[Your objective]
The lines to retype run from the one containing "The ash-grey headphones" through the end of the listing below. Reproduce them exactly, leaving out pictures.

[Given material]

--

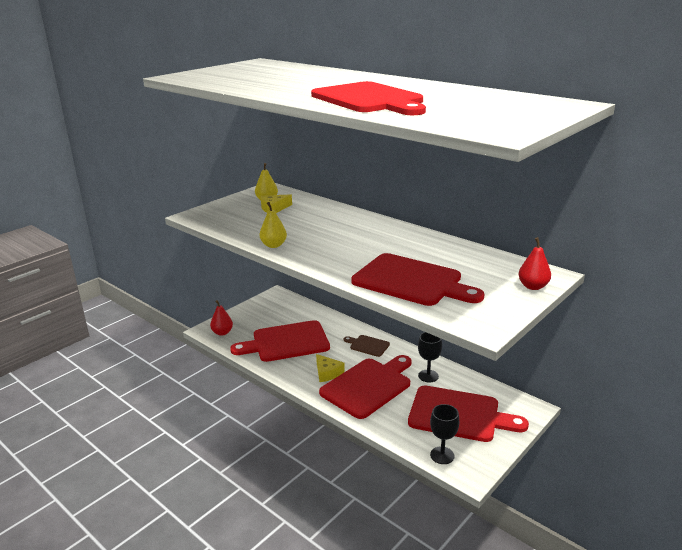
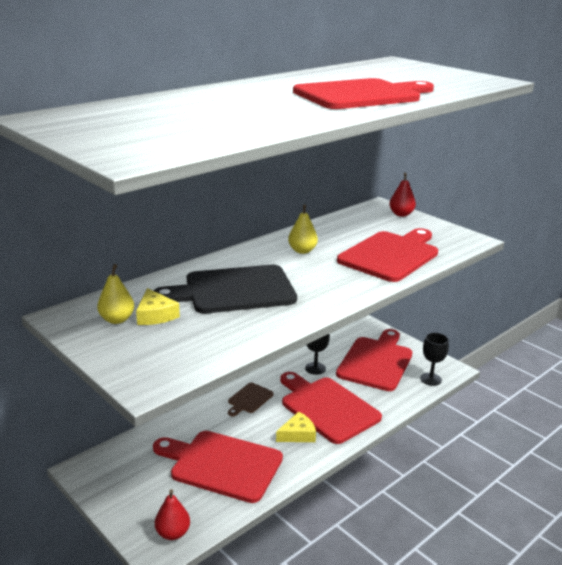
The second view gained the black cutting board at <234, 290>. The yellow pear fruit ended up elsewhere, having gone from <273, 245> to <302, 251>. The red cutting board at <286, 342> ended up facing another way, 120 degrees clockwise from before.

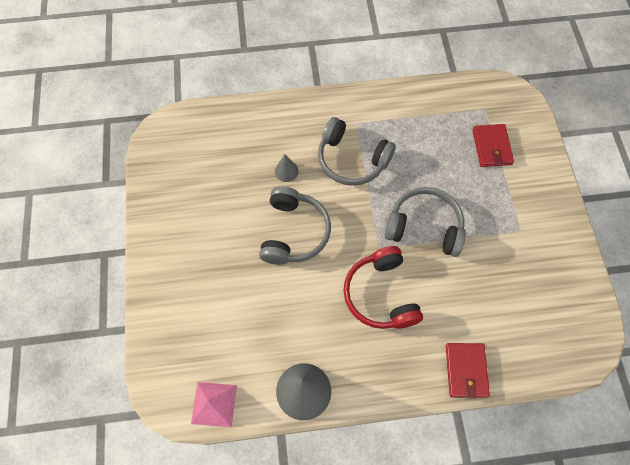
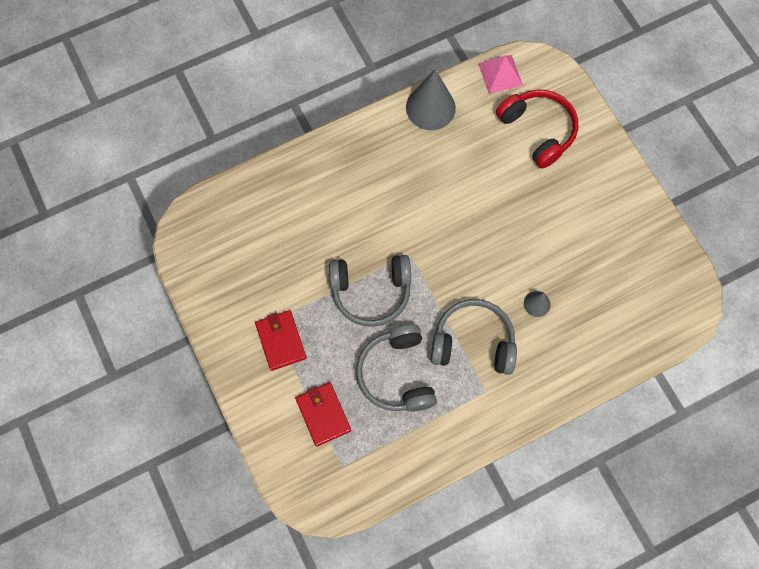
The ash-grey headphones ended up elsewhere, having gone from <294, 232> to <397, 374>. The red headphones ended up elsewhere, having gone from <380, 294> to <538, 130>. The red billfold ended up elsewhere, having gone from <466, 370> to <281, 341>.

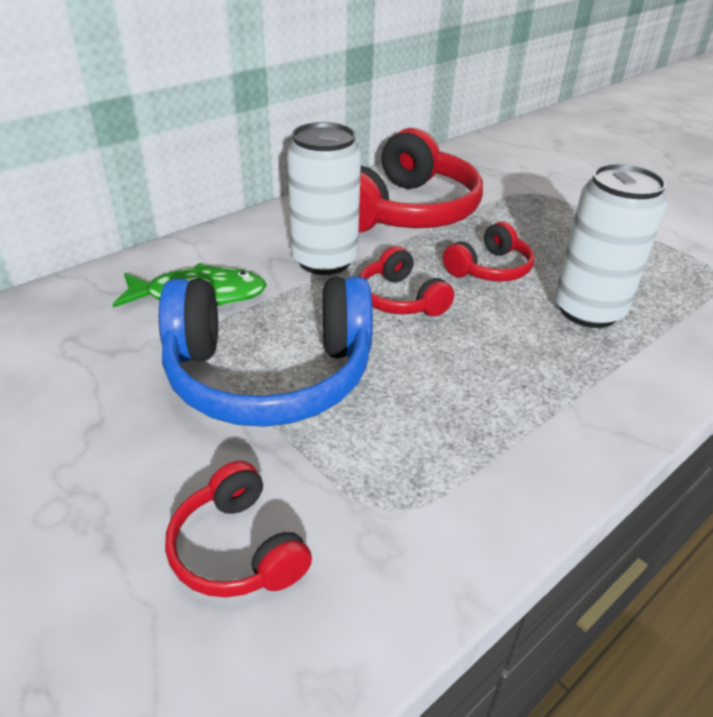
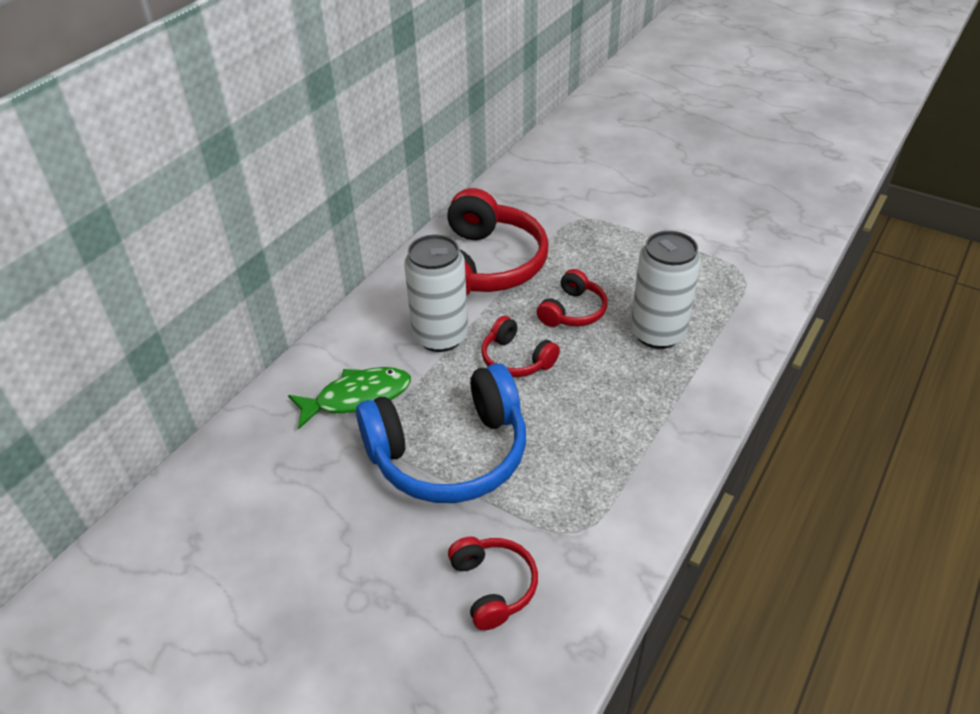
The red headphones at <237, 549> ended up facing another way, 150 degrees counterclockwise from before.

--

[Written solution]
The ash-grey headphones ended up elsewhere, having gone from <294, 232> to <397, 374>. The red headphones ended up elsewhere, having gone from <380, 294> to <538, 130>. The red billfold ended up elsewhere, having gone from <466, 370> to <281, 341>.

The red headphones at <237, 549> ended up facing another way, 150 degrees counterclockwise from before.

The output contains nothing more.